- [THE TASK]:
Pull every motion and rotation line from the items below, word for word, and leave out the picture lines.

%%

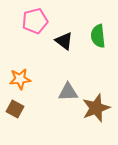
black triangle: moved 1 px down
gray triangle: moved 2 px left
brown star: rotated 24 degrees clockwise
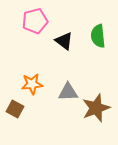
orange star: moved 12 px right, 5 px down
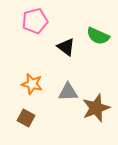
green semicircle: rotated 60 degrees counterclockwise
black triangle: moved 2 px right, 6 px down
orange star: rotated 20 degrees clockwise
brown square: moved 11 px right, 9 px down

%%

- [ANSWER TO THIS EXERCISE]:
black triangle: moved 1 px down
gray triangle: moved 2 px left
brown star: rotated 24 degrees clockwise
orange star: moved 12 px right, 5 px down
green semicircle: rotated 60 degrees counterclockwise
black triangle: moved 2 px right, 6 px down
orange star: rotated 20 degrees clockwise
brown square: moved 11 px right, 9 px down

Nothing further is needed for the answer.